TASK GOAL:
I would like the line with "R7: 680 (DGND, N2) -> 15 (DGND, N2)" and every line after it, down to the end of the entries below, output exactly and without pictures.
INPUT DATA: Begin
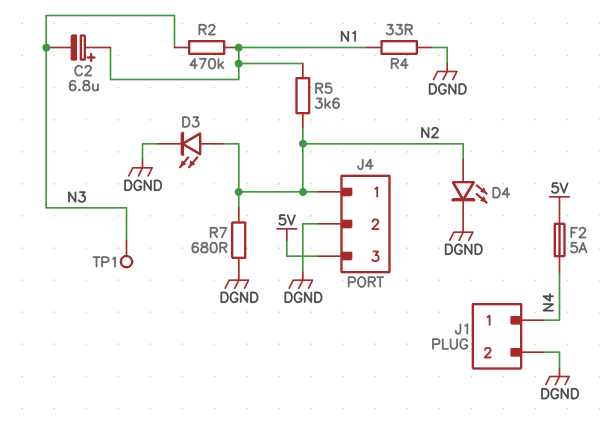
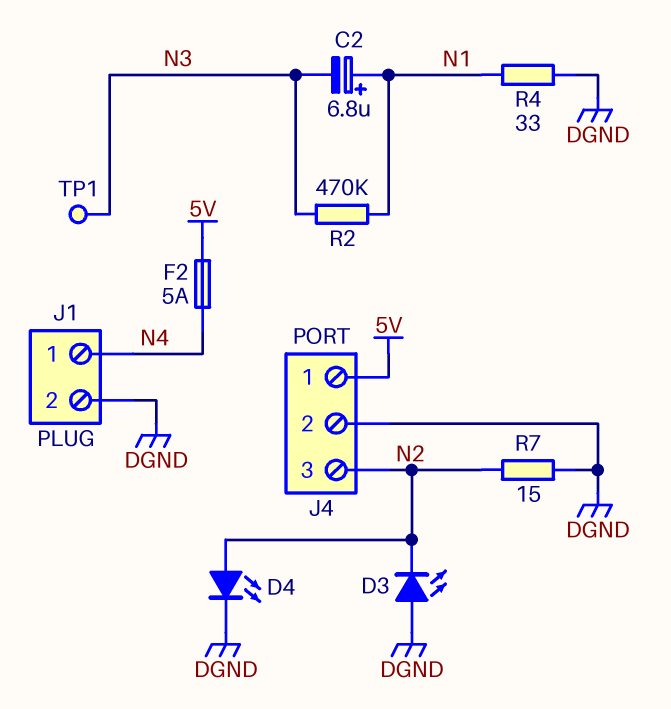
D3: LED (A N2, K DGND) -> LED (A DGND, K N2)
J4 pin 1: N2 -> 5V
J4 pin 3: 5V -> N2
R5: 3.6k (N1, N2) -> none
R7: 680 (DGND, N2) -> 15 (DGND, N2)

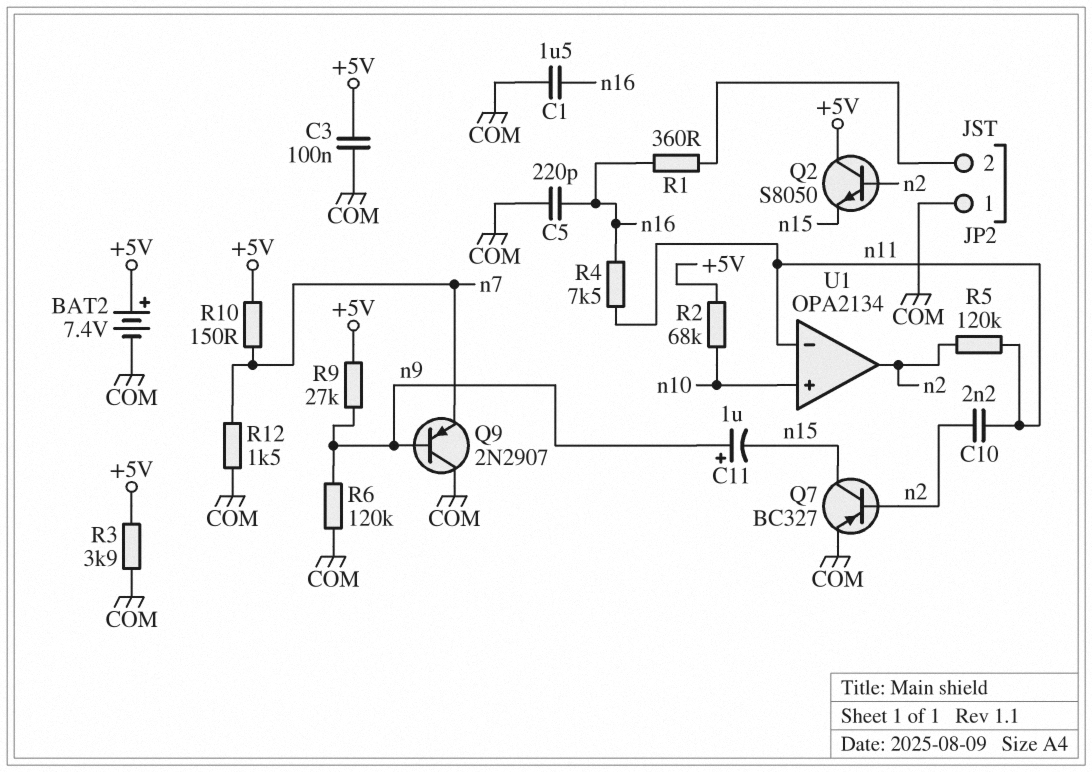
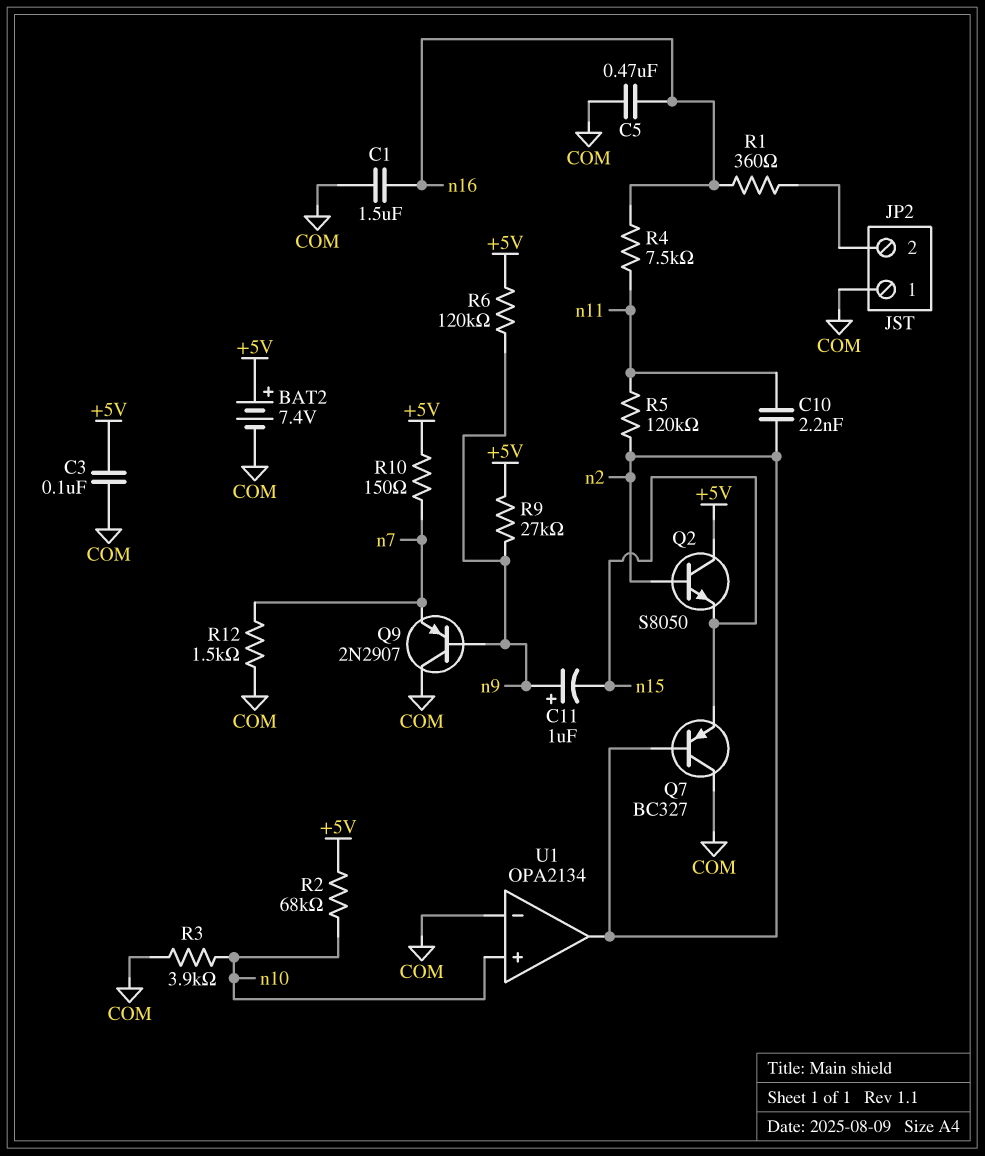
C5: 220pF (COM, n16) -> 470nF (COM, n16)
Q7: PNP BC327 (B n2, C n15, E COM) -> PNP BC327 (B n2, C COM, E n15)
R3: 3.9k (+5V, COM) -> 3.9k (COM, n10)
R6: 120k (COM, n9) -> 120k (+5V, n9)
U1 pin in-: n11 -> COM

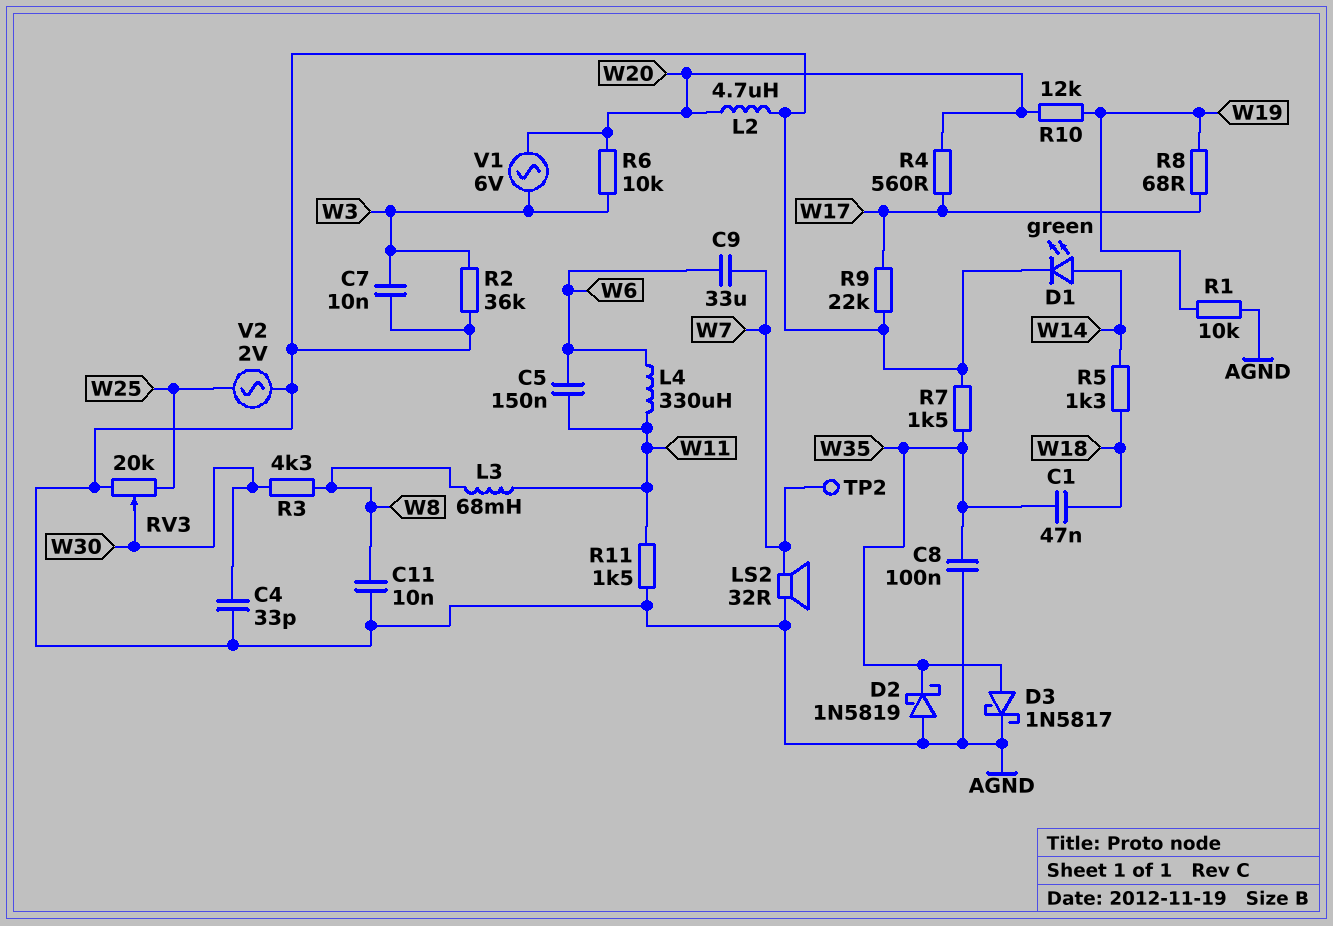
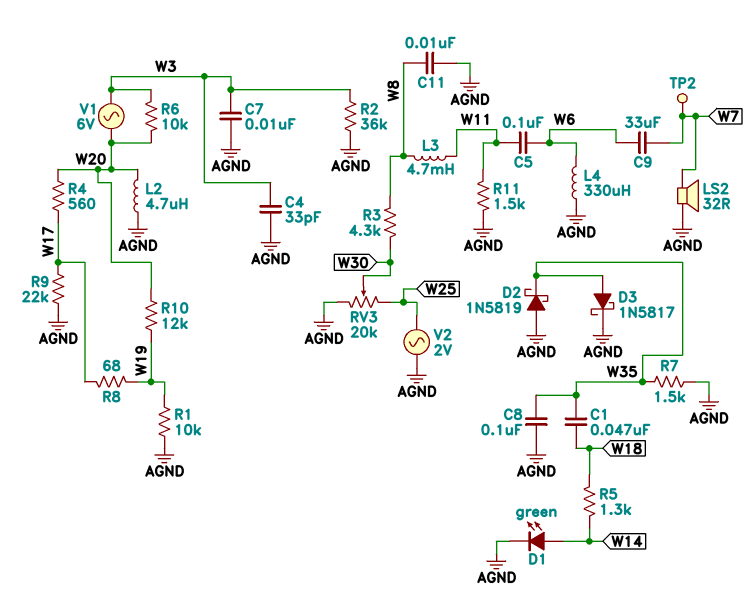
C4: 33pF (AGND, W30) -> 33pF (AGND, W3)
C5: 150nF (W6, W11) -> 100nF (W6, W11)
L3: 68mH (W8, W11) -> 4.7mH (W8, W11)
L4: 330uH (W6, W11) -> 330uH (AGND, W6)

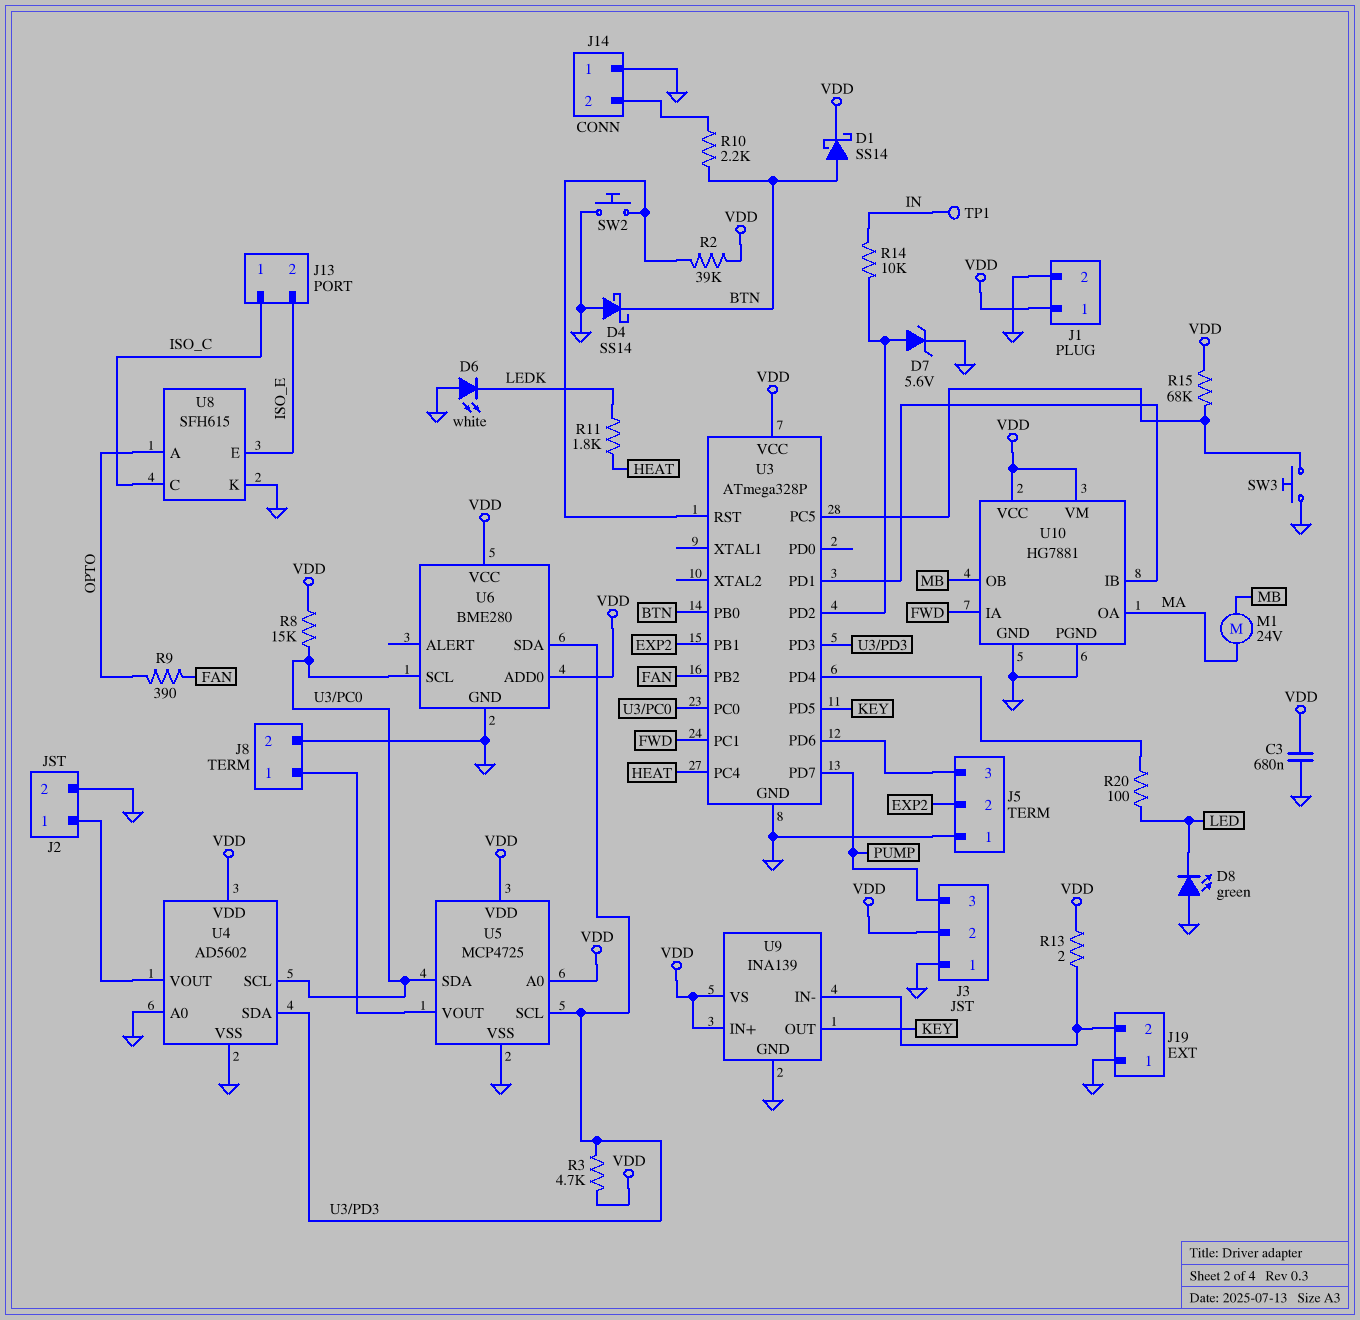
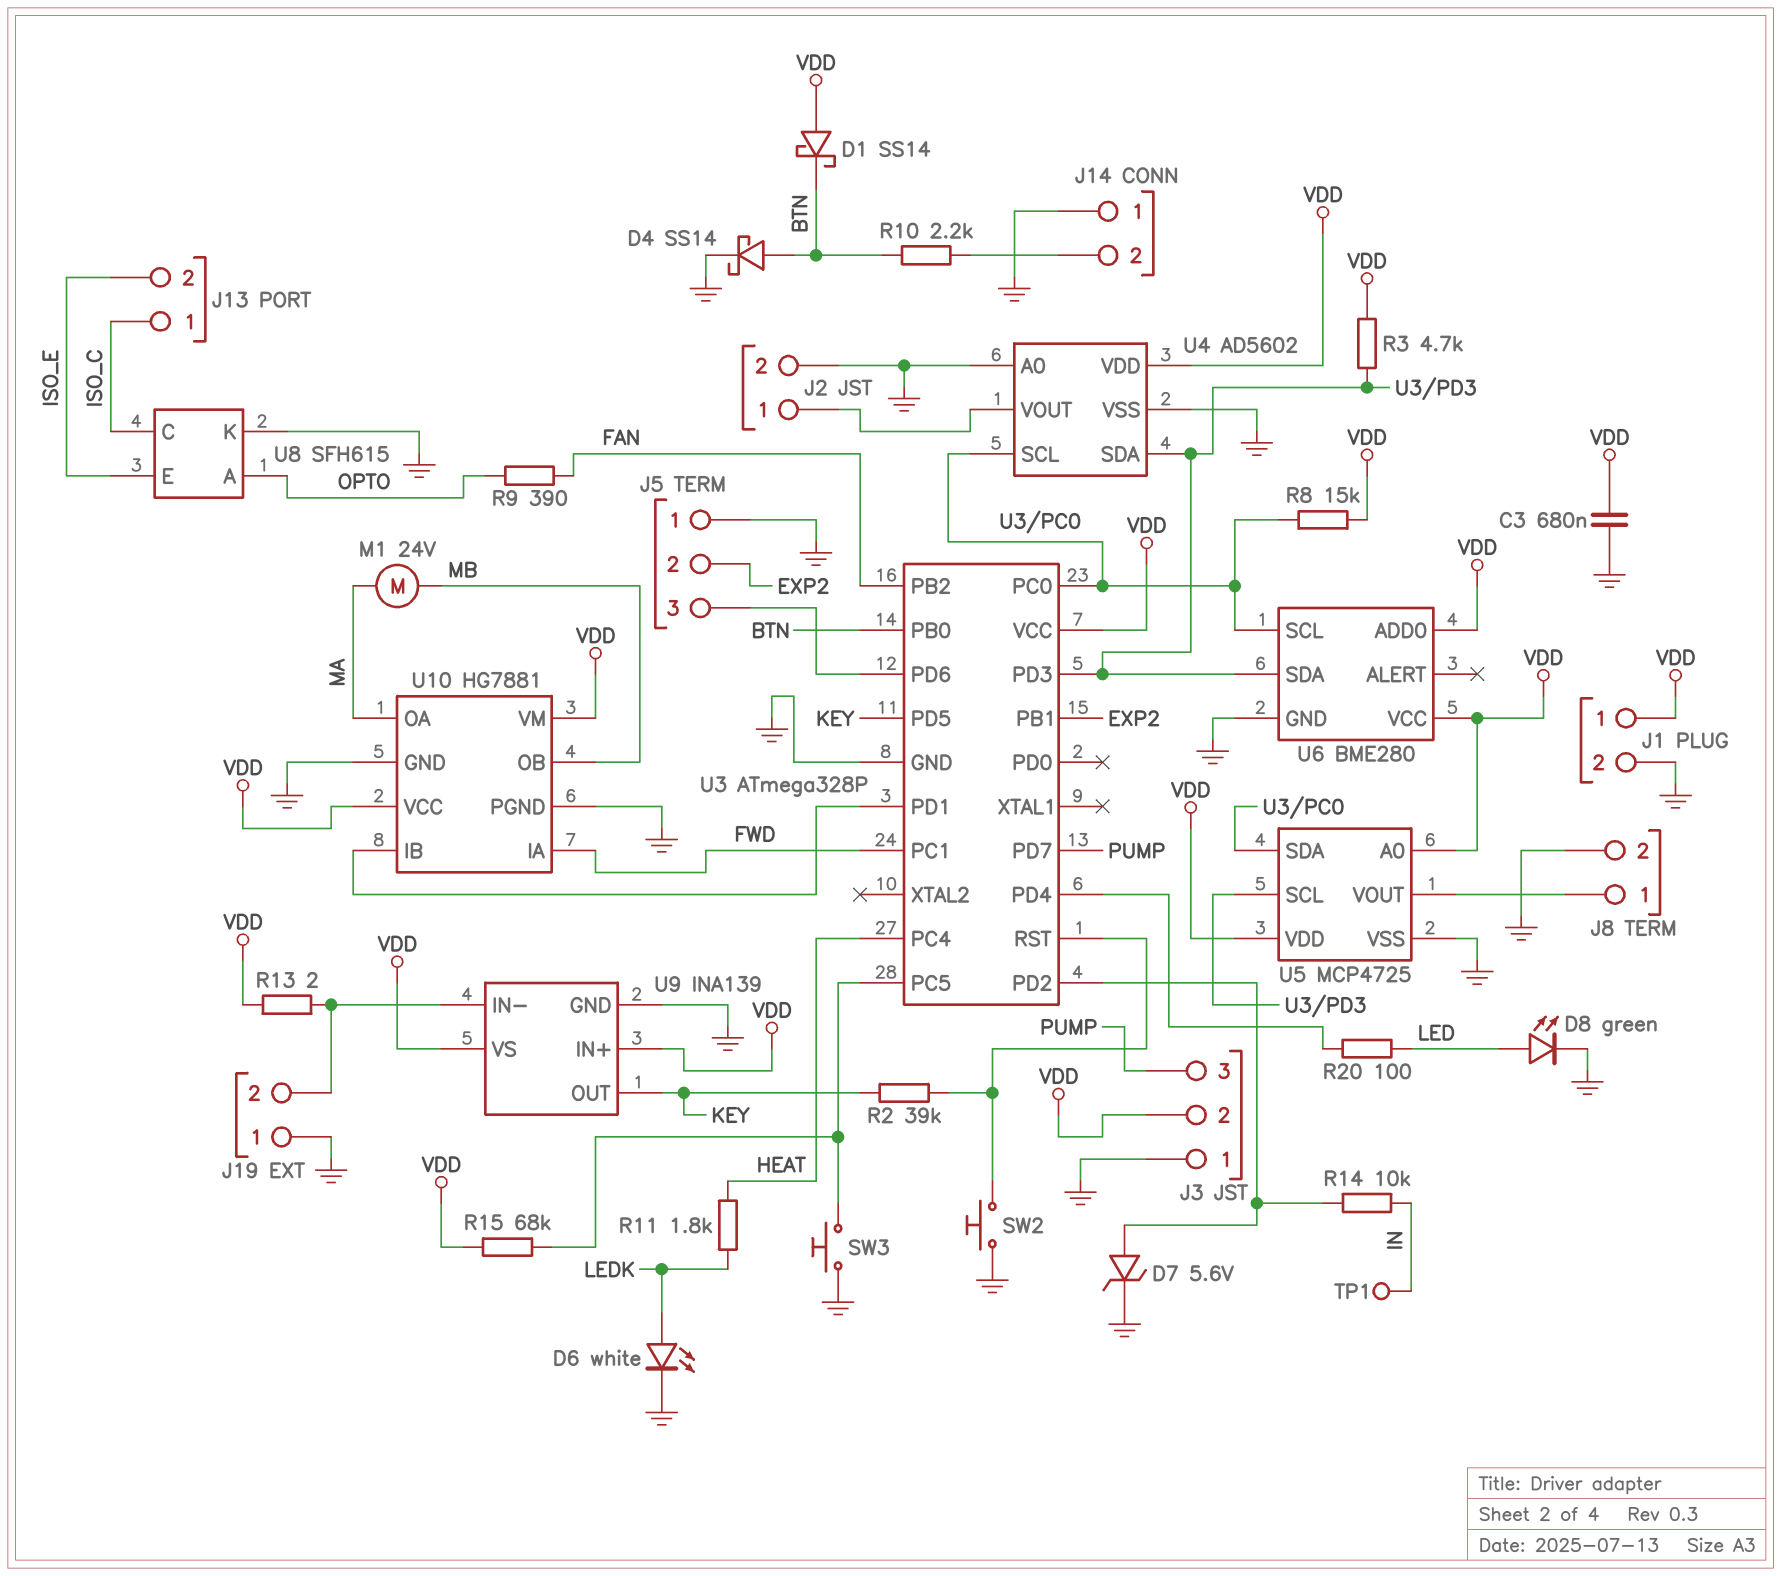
D1: schottky SS14 (A BTN, K VDD) -> schottky SS14 (A VDD, K BTN)
D4: schottky SS14 (A GND, K BTN) -> schottky SS14 (A BTN, K GND)
D6: LED white (A GND, K LEDK) -> LED white (A LEDK, K GND)
D8: LED green (A GND, K LED) -> LED green (A LED, K GND)
R2: 39k (U3/RST, VDD) -> 39k (KEY, U3/RST)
INPUT DATA: End
EXERCISE RESPONSE:
R7: 680 (DGND, N2) -> 15 (DGND, N2)

C5: 220pF (COM, n16) -> 470nF (COM, n16)
Q7: PNP BC327 (B n2, C n15, E COM) -> PNP BC327 (B n2, C COM, E n15)
R3: 3.9k (+5V, COM) -> 3.9k (COM, n10)
R6: 120k (COM, n9) -> 120k (+5V, n9)
U1 pin in-: n11 -> COM

C4: 33pF (AGND, W30) -> 33pF (AGND, W3)
C5: 150nF (W6, W11) -> 100nF (W6, W11)
L3: 68mH (W8, W11) -> 4.7mH (W8, W11)
L4: 330uH (W6, W11) -> 330uH (AGND, W6)

D1: schottky SS14 (A BTN, K VDD) -> schottky SS14 (A VDD, K BTN)
D4: schottky SS14 (A GND, K BTN) -> schottky SS14 (A BTN, K GND)
D6: LED white (A GND, K LEDK) -> LED white (A LEDK, K GND)
D8: LED green (A GND, K LED) -> LED green (A LED, K GND)
R2: 39k (U3/RST, VDD) -> 39k (KEY, U3/RST)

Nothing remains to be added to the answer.